Problem description
Your task is to return the data below, word for word.

--- Data for this exercise ---

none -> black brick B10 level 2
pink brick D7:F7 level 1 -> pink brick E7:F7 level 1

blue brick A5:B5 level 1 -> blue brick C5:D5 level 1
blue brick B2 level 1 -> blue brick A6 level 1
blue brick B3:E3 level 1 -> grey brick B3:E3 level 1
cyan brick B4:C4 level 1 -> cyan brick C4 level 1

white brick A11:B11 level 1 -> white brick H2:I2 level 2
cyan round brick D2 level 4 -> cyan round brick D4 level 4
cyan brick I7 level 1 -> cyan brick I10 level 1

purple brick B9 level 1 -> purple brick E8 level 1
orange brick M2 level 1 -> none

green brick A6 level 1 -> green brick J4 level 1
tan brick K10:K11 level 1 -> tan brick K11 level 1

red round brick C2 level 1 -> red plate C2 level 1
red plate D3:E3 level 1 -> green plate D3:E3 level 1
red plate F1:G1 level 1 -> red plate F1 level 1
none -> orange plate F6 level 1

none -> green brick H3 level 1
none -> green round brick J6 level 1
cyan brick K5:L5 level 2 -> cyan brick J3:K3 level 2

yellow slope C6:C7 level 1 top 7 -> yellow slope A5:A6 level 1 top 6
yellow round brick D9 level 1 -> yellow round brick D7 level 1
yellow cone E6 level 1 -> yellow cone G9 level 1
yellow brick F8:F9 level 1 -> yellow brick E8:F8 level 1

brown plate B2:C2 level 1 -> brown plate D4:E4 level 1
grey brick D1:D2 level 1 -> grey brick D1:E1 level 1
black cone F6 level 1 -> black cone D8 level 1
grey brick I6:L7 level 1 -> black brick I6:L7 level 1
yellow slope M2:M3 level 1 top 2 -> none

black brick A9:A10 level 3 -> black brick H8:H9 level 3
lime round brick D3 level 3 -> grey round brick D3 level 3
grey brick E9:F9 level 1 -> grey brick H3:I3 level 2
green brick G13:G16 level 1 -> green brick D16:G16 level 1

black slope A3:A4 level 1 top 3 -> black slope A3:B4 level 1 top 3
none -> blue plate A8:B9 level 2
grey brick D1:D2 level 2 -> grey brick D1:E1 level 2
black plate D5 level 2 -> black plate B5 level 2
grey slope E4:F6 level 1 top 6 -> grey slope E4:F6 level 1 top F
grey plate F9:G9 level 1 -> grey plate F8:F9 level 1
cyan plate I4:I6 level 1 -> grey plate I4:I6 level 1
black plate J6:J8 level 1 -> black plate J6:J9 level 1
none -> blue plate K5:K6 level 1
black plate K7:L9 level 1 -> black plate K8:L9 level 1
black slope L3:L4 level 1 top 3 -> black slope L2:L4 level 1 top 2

---

Written answer
none -> black brick B10 level 2
pink brick D7:F7 level 1 -> pink brick E7:F7 level 1

blue brick A5:B5 level 1 -> blue brick C5:D5 level 1
blue brick B2 level 1 -> blue brick A6 level 1
blue brick B3:E3 level 1 -> grey brick B3:E3 level 1
cyan brick B4:C4 level 1 -> cyan brick C4 level 1

white brick A11:B11 level 1 -> white brick H2:I2 level 2
cyan round brick D2 level 4 -> cyan round brick D4 level 4
cyan brick I7 level 1 -> cyan brick I10 level 1

purple brick B9 level 1 -> purple brick E8 level 1
orange brick M2 level 1 -> none

green brick A6 level 1 -> green brick J4 level 1
tan brick K10:K11 level 1 -> tan brick K11 level 1

red round brick C2 level 1 -> red plate C2 level 1
red plate D3:E3 level 1 -> green plate D3:E3 level 1
red plate F1:G1 level 1 -> red plate F1 level 1
none -> orange plate F6 level 1

none -> green brick H3 level 1
none -> green round brick J6 level 1
cyan brick K5:L5 level 2 -> cyan brick J3:K3 level 2

yellow slope C6:C7 level 1 top 7 -> yellow slope A5:A6 level 1 top 6
yellow round brick D9 level 1 -> yellow round brick D7 level 1
yellow cone E6 level 1 -> yellow cone G9 level 1
yellow brick F8:F9 level 1 -> yellow brick E8:F8 level 1

brown plate B2:C2 level 1 -> brown plate D4:E4 level 1
grey brick D1:D2 level 1 -> grey brick D1:E1 level 1
black cone F6 level 1 -> black cone D8 level 1
grey brick I6:L7 level 1 -> black brick I6:L7 level 1
yellow slope M2:M3 level 1 top 2 -> none

black brick A9:A10 level 3 -> black brick H8:H9 level 3
lime round brick D3 level 3 -> grey round brick D3 level 3
grey brick E9:F9 level 1 -> grey brick H3:I3 level 2
green brick G13:G16 level 1 -> green brick D16:G16 level 1

black slope A3:A4 level 1 top 3 -> black slope A3:B4 level 1 top 3
none -> blue plate A8:B9 level 2
grey brick D1:D2 level 2 -> grey brick D1:E1 level 2
black plate D5 level 2 -> black plate B5 level 2
grey slope E4:F6 level 1 top 6 -> grey slope E4:F6 level 1 top F
grey plate F9:G9 level 1 -> grey plate F8:F9 level 1
cyan plate I4:I6 level 1 -> grey plate I4:I6 level 1
black plate J6:J8 level 1 -> black plate J6:J9 level 1
none -> blue plate K5:K6 level 1
black plate K7:L9 level 1 -> black plate K8:L9 level 1
black slope L3:L4 level 1 top 3 -> black slope L2:L4 level 1 top 2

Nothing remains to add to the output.